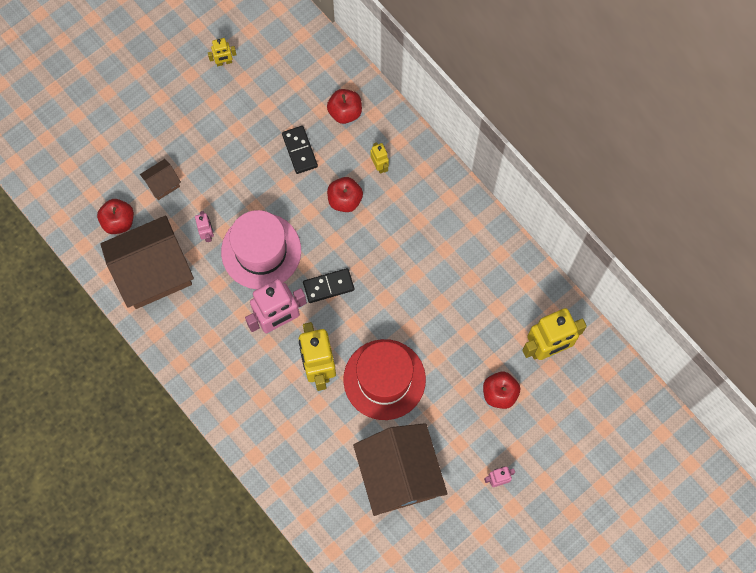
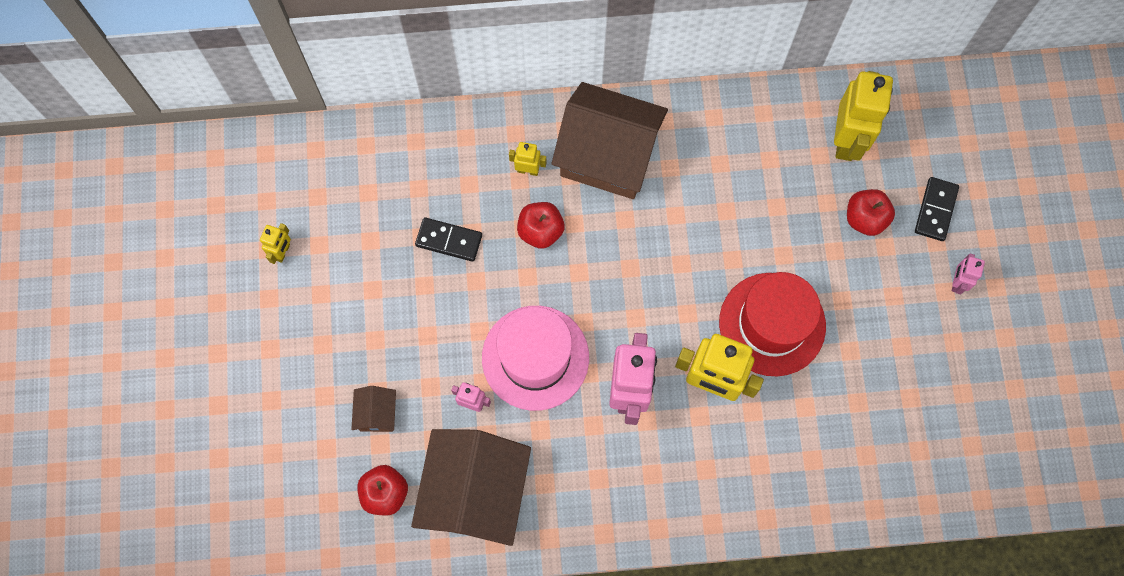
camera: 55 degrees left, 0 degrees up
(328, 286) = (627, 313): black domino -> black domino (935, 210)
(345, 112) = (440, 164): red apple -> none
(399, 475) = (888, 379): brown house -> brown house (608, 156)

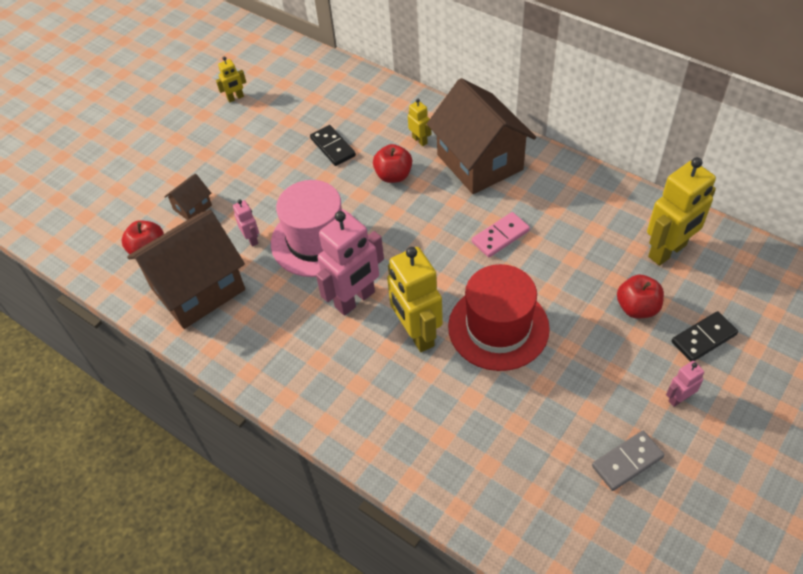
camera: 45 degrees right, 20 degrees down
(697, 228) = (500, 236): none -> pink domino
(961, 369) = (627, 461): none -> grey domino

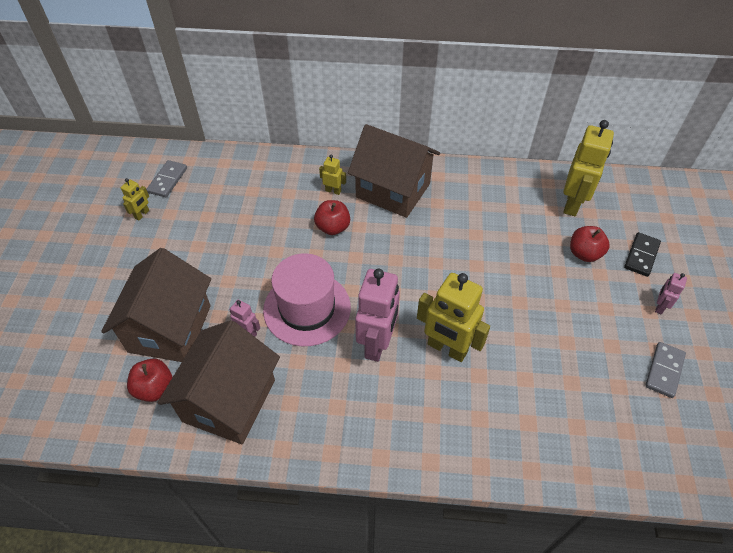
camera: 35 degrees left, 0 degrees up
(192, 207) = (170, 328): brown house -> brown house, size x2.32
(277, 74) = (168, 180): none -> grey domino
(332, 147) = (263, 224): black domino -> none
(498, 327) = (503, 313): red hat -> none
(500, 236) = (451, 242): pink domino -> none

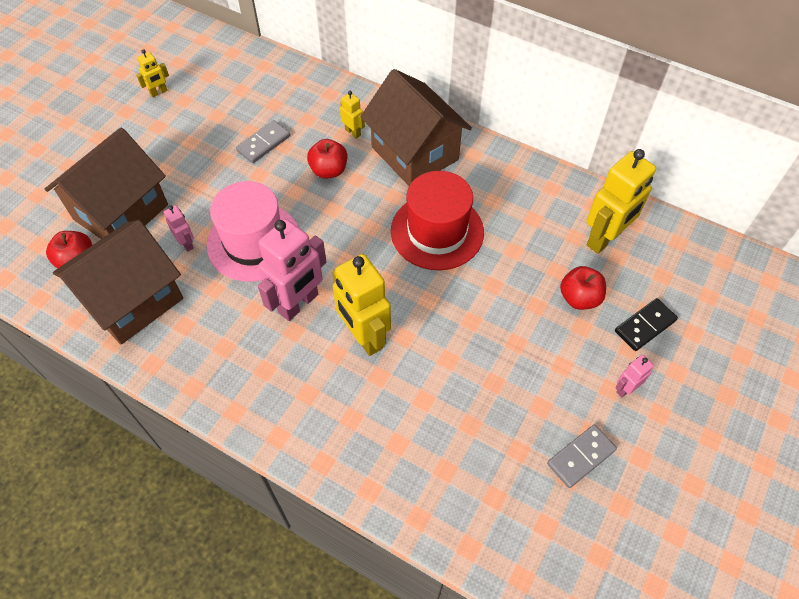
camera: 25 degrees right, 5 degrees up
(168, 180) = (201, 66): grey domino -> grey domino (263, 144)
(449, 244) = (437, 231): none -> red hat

To-do item: Count the lines above that contain "camera", and give only the number.

Written answer: 4